ACTIVITY
Only the lines from the one holding "purple dice: 4 -> 1" through the end of the material are to be repeated, exactly and without pictures.

────

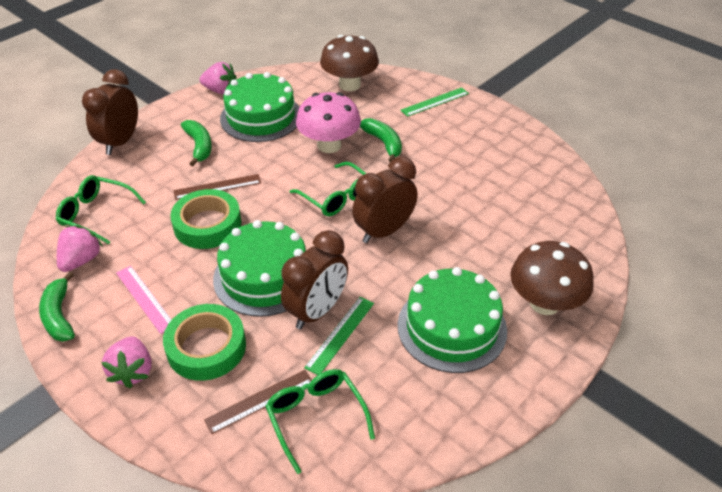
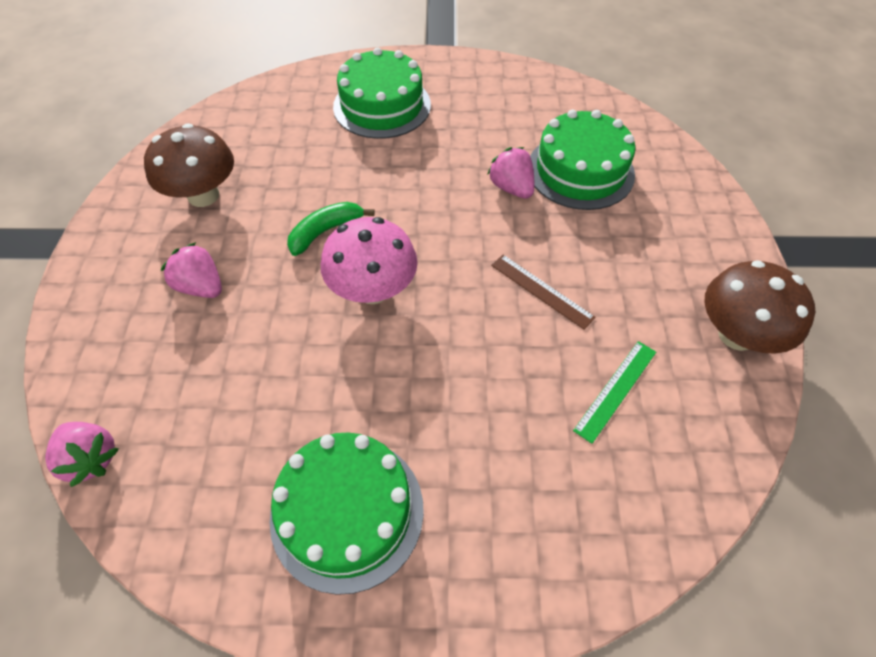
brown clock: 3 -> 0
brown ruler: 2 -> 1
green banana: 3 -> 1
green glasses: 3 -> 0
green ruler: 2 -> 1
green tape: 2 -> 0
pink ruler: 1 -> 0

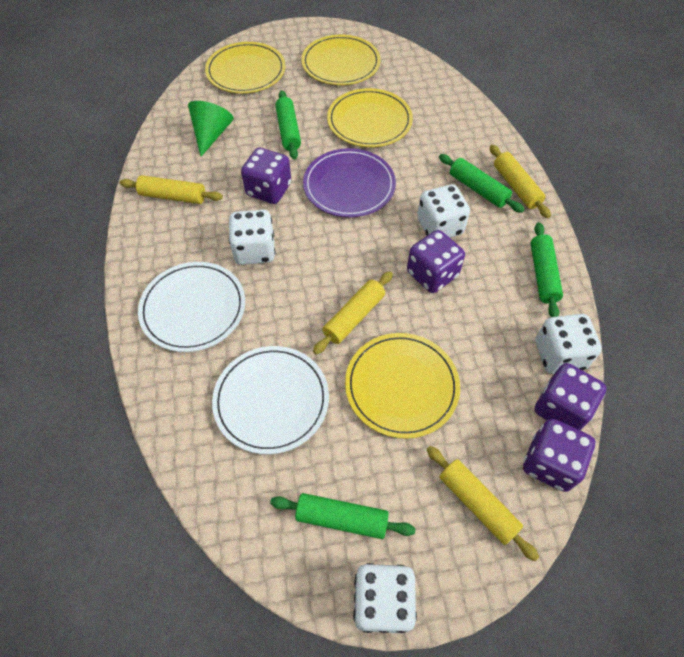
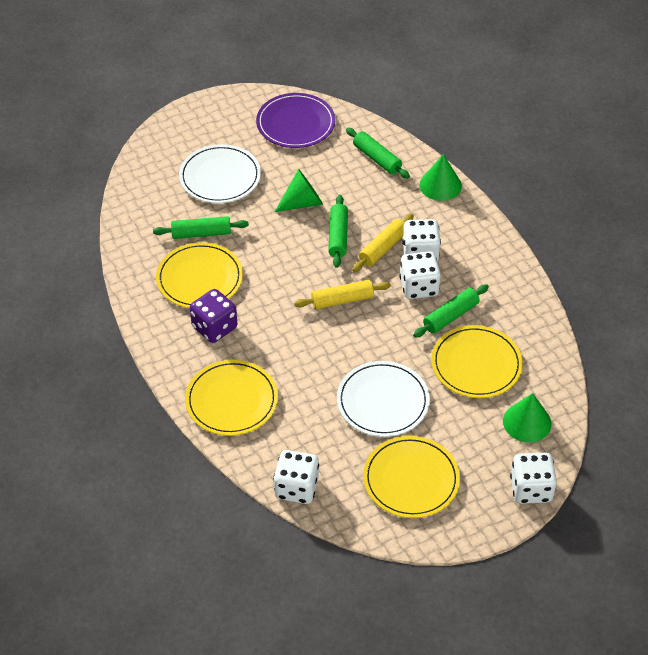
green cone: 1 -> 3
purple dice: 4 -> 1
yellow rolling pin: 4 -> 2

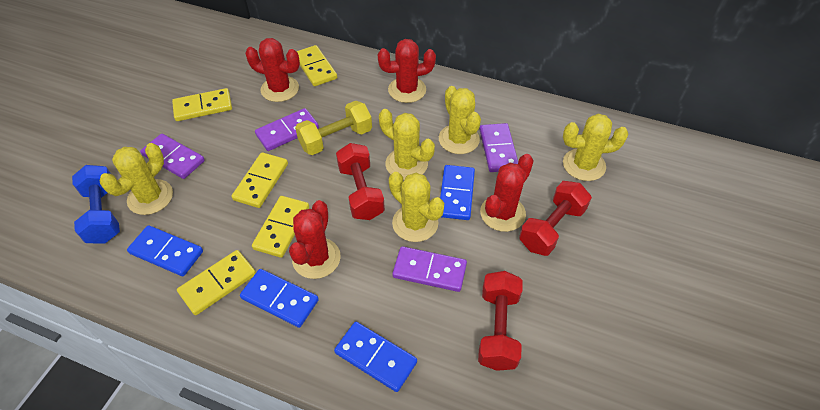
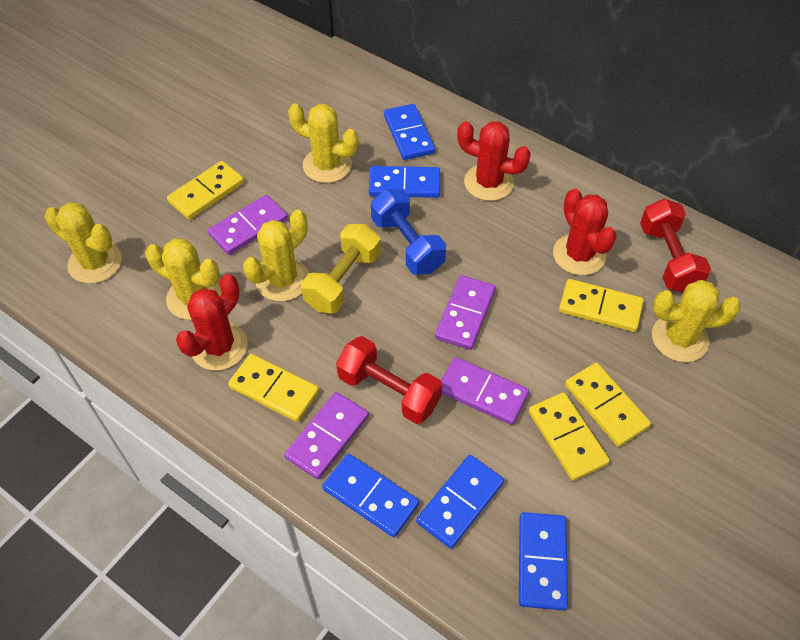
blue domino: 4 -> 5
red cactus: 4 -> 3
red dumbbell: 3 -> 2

────

REPLY TO THE TASK
purple dice: 4 -> 1
yellow rolling pin: 4 -> 2

blue domino: 4 -> 5
red cactus: 4 -> 3
red dumbbell: 3 -> 2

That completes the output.